PROBLEM TO SOLVE = Set out the records below again exactly; skip the images.

INFORMATION GIVEN =
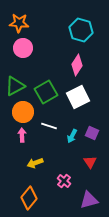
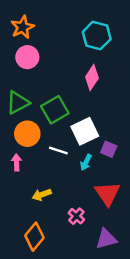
orange star: (19, 23) -> (23, 27), turned -30
white square: (78, 97) -> (85, 131), moved
purple square: (92, 133) -> (109, 149), moved
pink arrow: (22, 135) -> (17, 162), moved
red triangle: (90, 162) -> (107, 193), size x1.6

SOLVED PROBLEM =
orange star: (19, 23) -> (23, 27), turned -30
white square: (78, 97) -> (85, 131), moved
purple square: (92, 133) -> (109, 149), moved
pink arrow: (22, 135) -> (17, 162), moved
red triangle: (90, 162) -> (107, 193), size x1.6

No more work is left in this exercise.